When you copy the material below, keep every line exact and drop the pictures.

━━━━━━

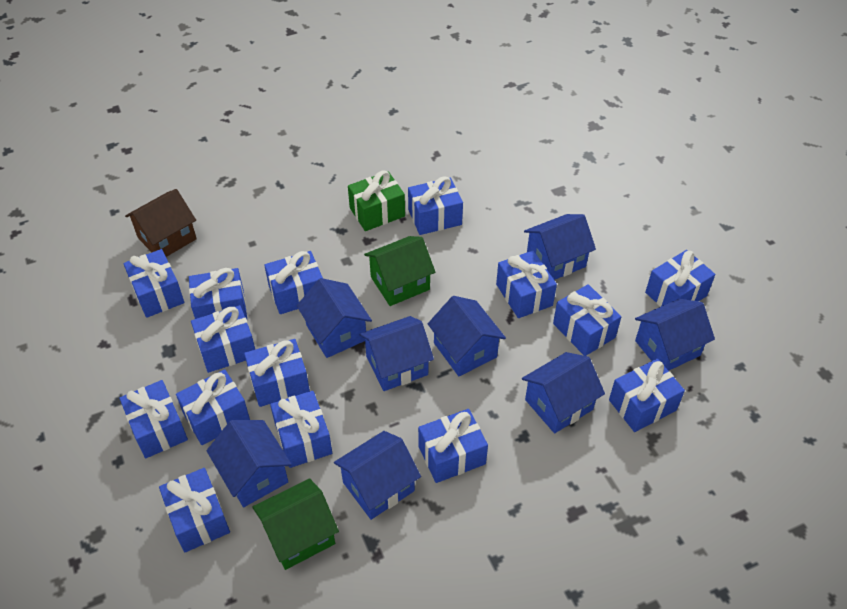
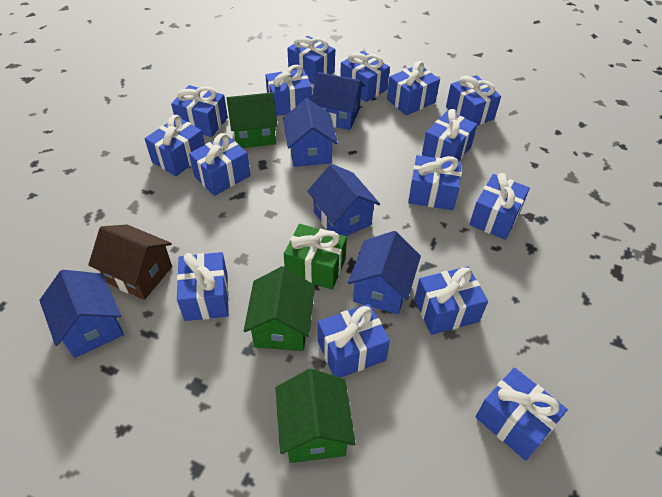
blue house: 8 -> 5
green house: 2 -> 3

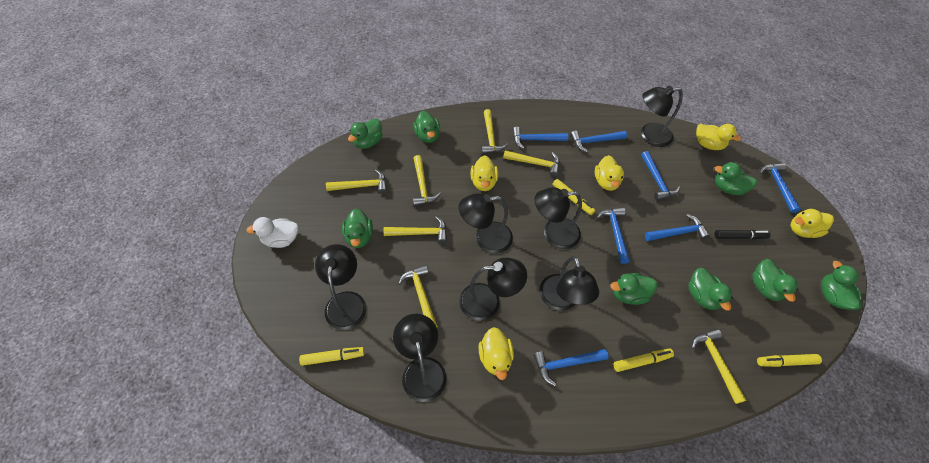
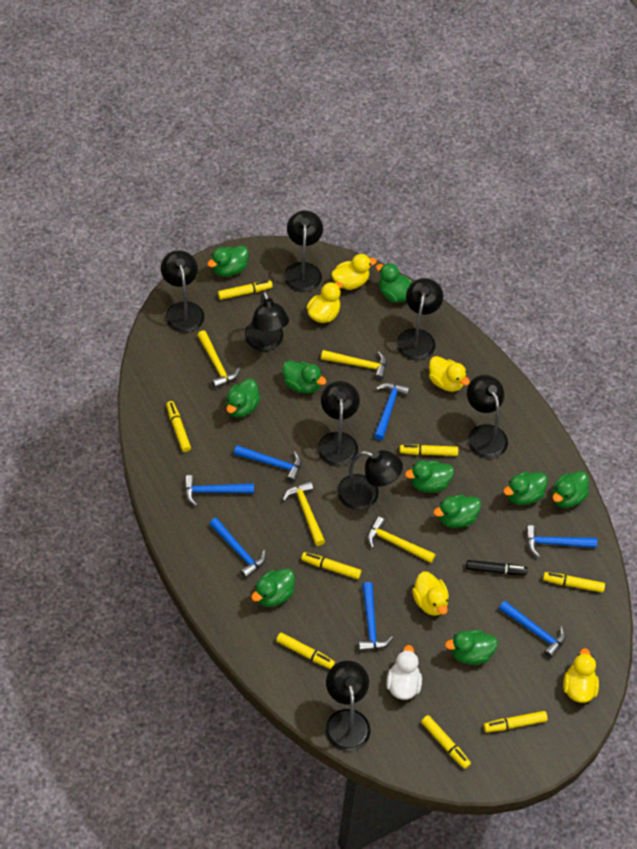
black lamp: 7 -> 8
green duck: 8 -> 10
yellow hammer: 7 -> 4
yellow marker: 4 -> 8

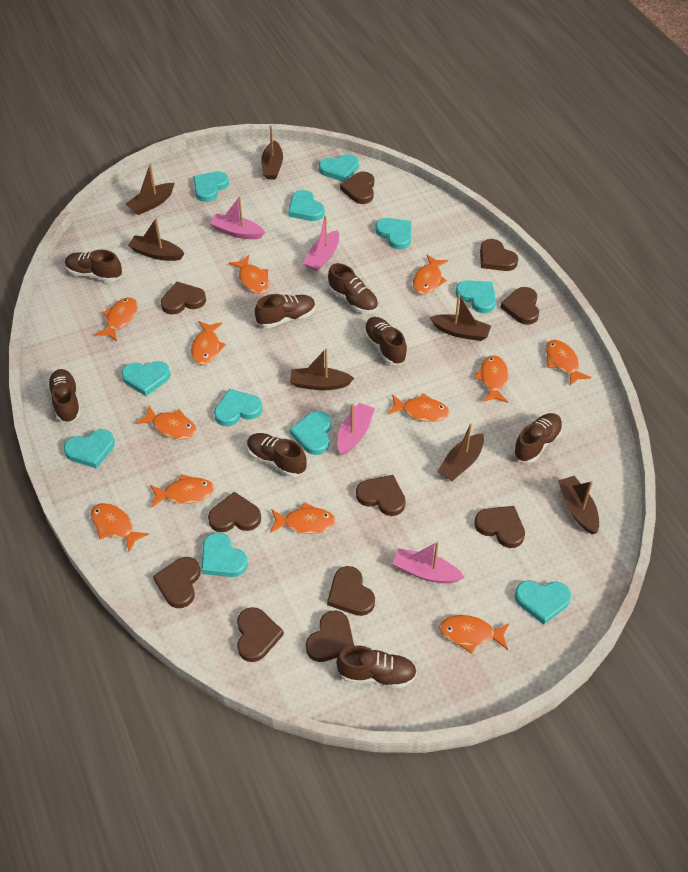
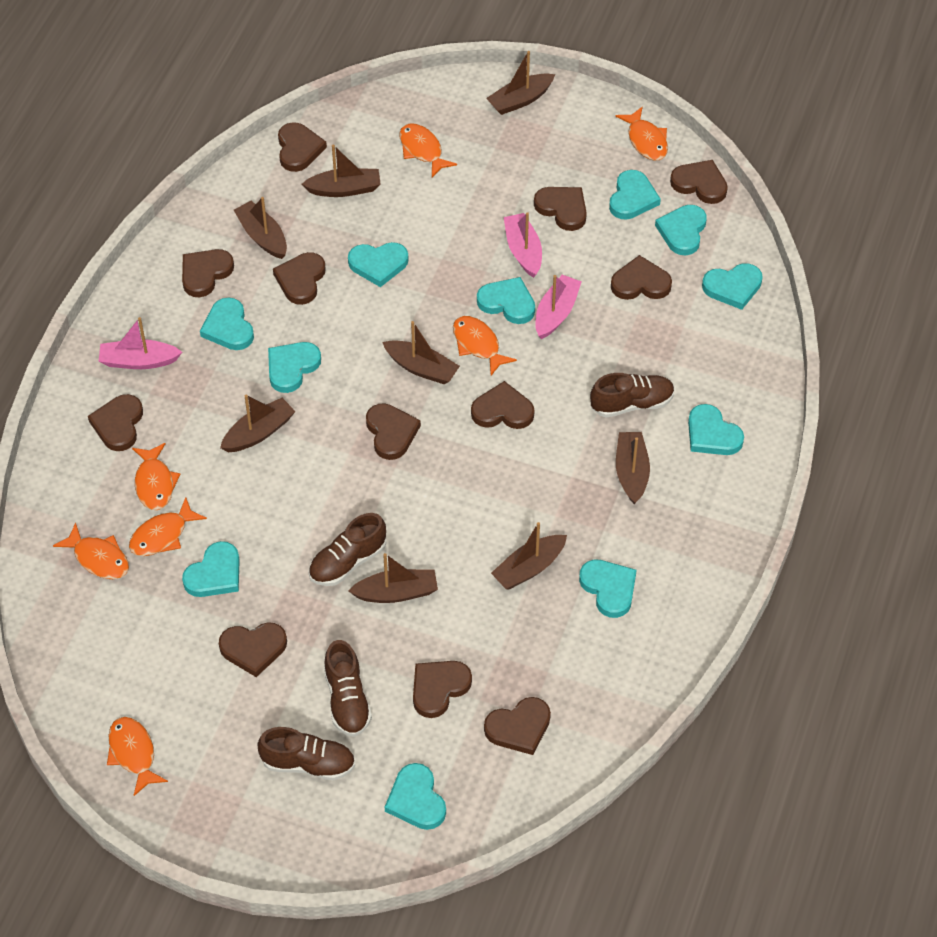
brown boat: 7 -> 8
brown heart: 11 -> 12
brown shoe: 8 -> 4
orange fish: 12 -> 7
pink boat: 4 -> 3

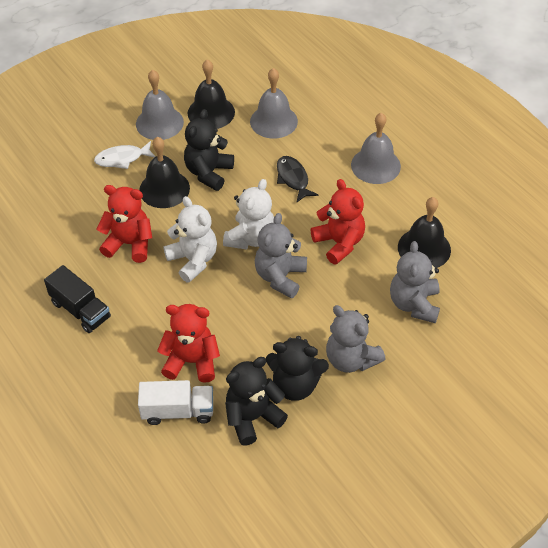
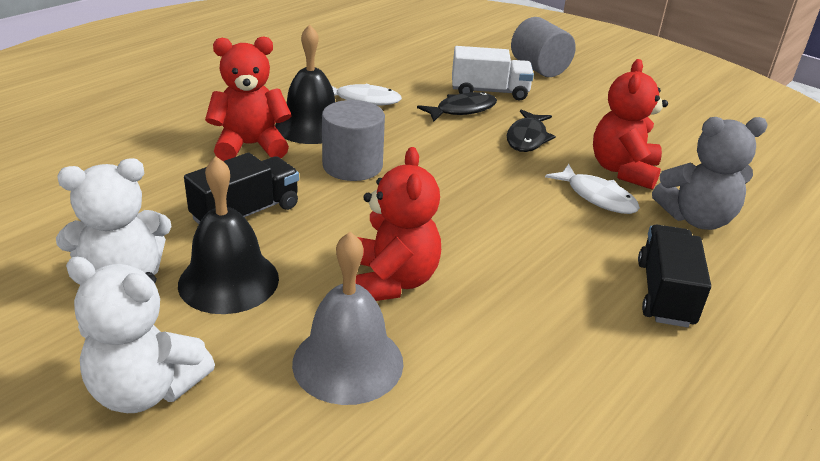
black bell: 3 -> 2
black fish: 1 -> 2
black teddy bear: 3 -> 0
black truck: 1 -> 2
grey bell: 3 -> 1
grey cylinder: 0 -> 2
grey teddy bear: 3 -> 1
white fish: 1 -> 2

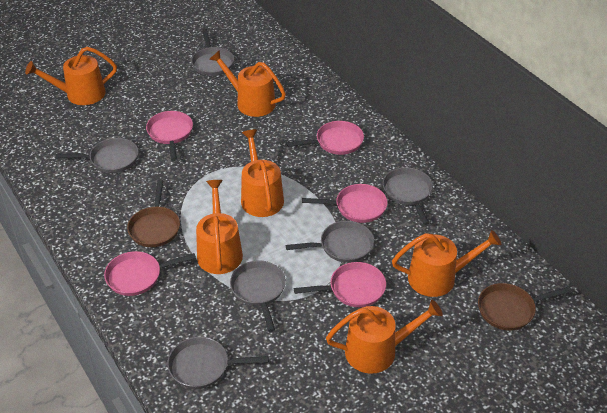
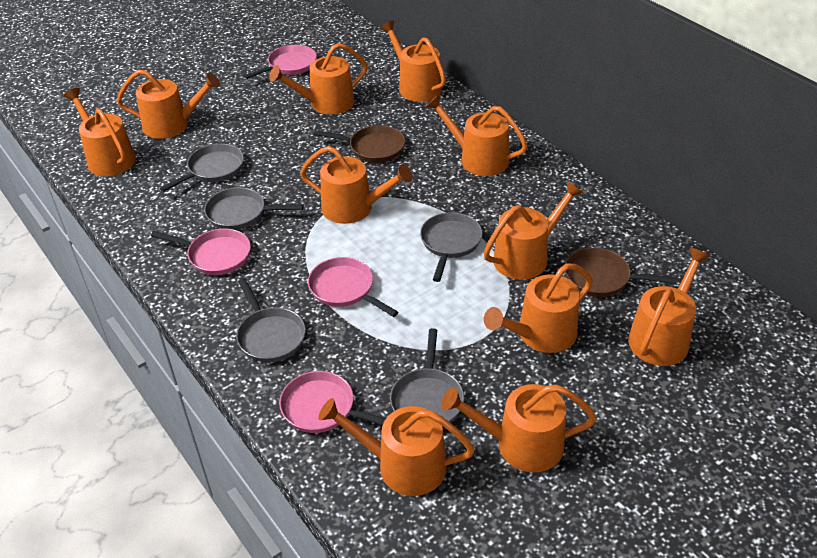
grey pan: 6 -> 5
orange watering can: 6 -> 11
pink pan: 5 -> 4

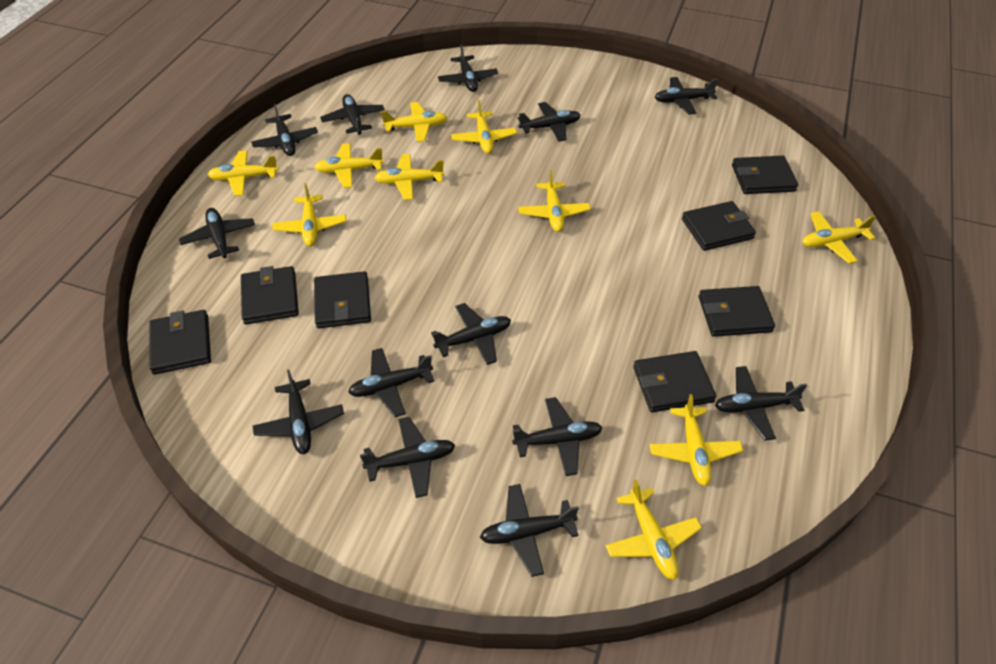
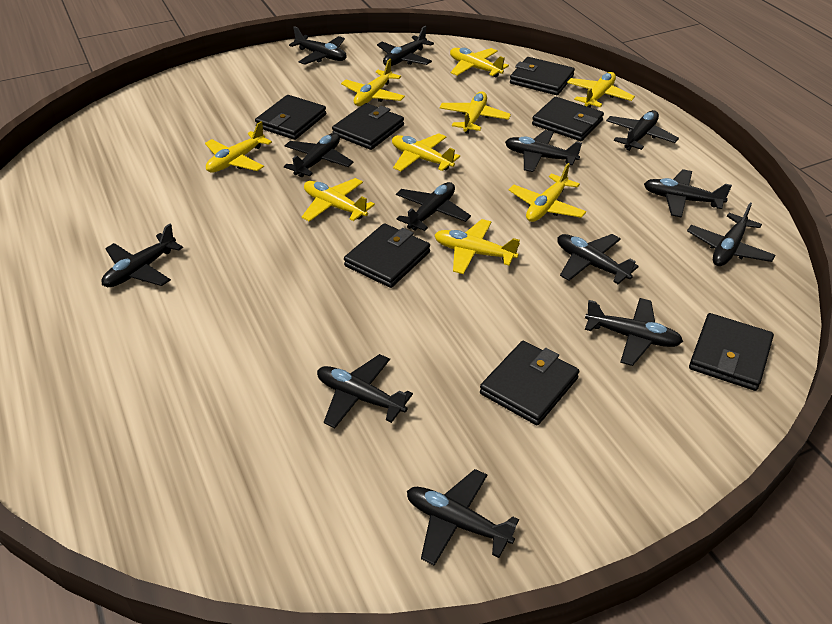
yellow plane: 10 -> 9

━━━━━━

### Answer box
blue house: 8 -> 5
green house: 2 -> 3

black lamp: 7 -> 8
green duck: 8 -> 10
yellow hammer: 7 -> 4
yellow marker: 4 -> 8

brown boat: 7 -> 8
brown heart: 11 -> 12
brown shoe: 8 -> 4
orange fish: 12 -> 7
pink boat: 4 -> 3

black bell: 3 -> 2
black fish: 1 -> 2
black teddy bear: 3 -> 0
black truck: 1 -> 2
grey bell: 3 -> 1
grey cylinder: 0 -> 2
grey teddy bear: 3 -> 1
white fish: 1 -> 2

grey pan: 6 -> 5
orange watering can: 6 -> 11
pink pan: 5 -> 4

yellow plane: 10 -> 9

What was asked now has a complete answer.